[Material for this exercise]

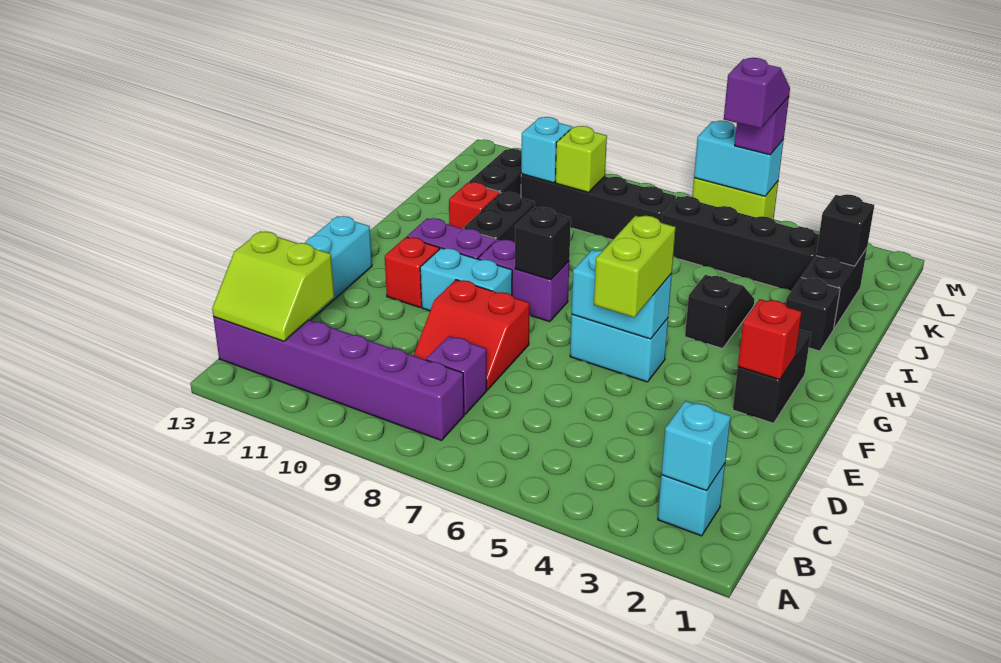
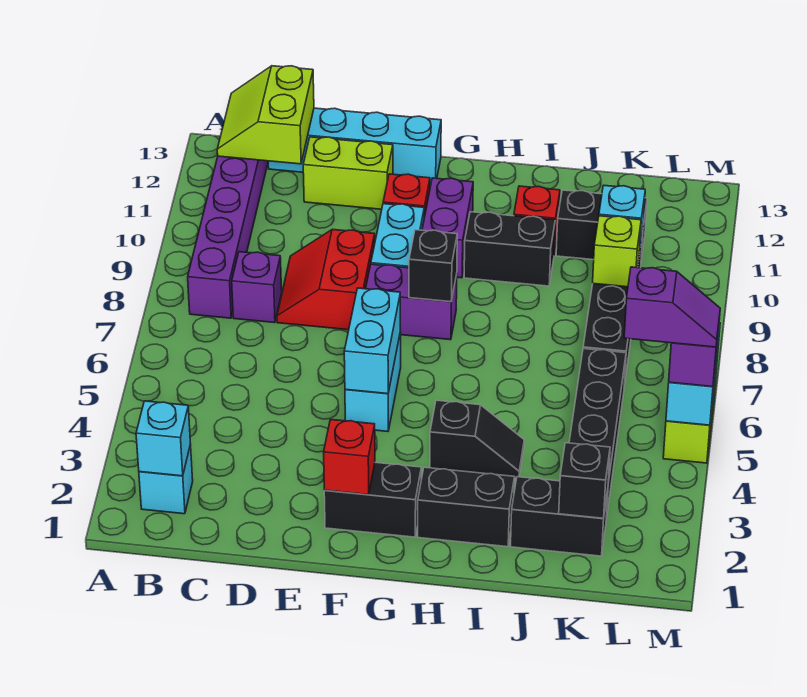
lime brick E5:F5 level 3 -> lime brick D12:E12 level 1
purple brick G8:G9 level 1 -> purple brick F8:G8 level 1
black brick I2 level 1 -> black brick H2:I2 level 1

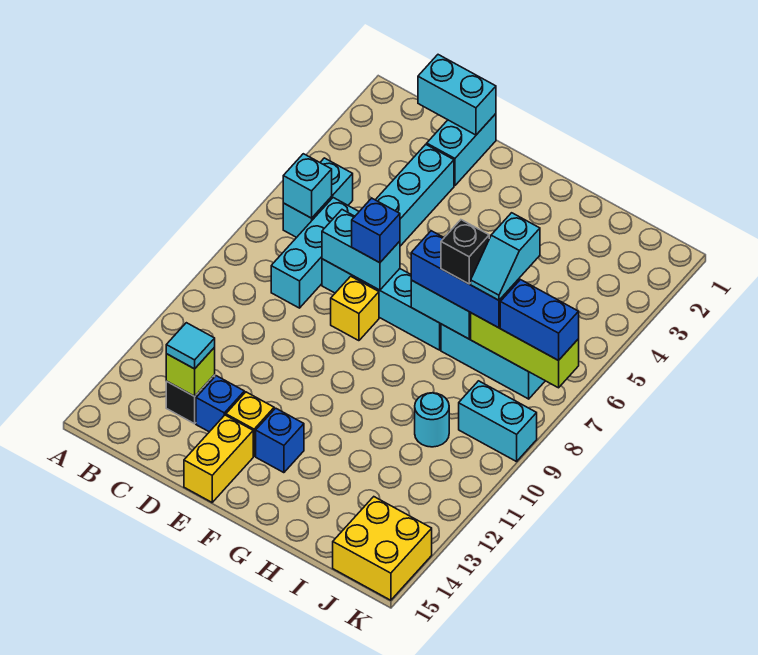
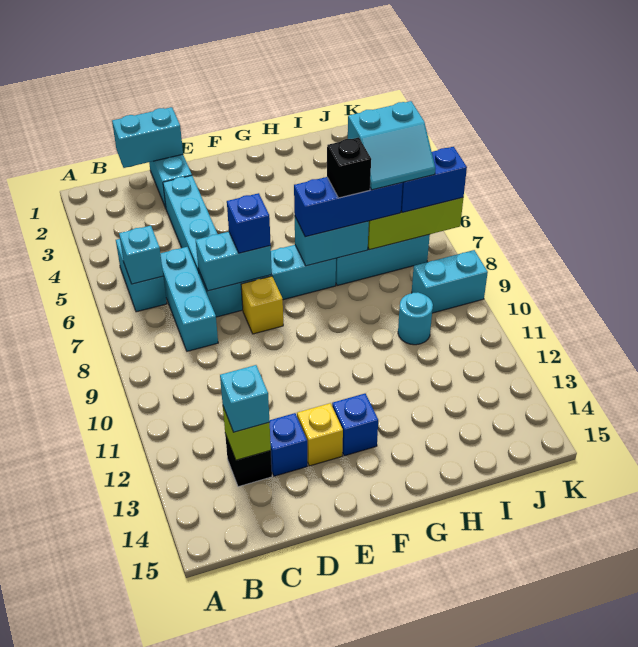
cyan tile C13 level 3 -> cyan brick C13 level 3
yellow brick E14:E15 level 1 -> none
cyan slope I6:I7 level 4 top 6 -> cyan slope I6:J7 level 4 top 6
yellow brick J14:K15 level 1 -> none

[/Material for this exercise]

- Brief:
Starting with the line that contains "purple brick G8:G9" and ending with the last line of the data above, transcribe exactly those lines and no others, without pictures.

- Task result:
purple brick G8:G9 level 1 -> purple brick F8:G8 level 1
black brick I2 level 1 -> black brick H2:I2 level 1

cyan tile C13 level 3 -> cyan brick C13 level 3
yellow brick E14:E15 level 1 -> none
cyan slope I6:I7 level 4 top 6 -> cyan slope I6:J7 level 4 top 6
yellow brick J14:K15 level 1 -> none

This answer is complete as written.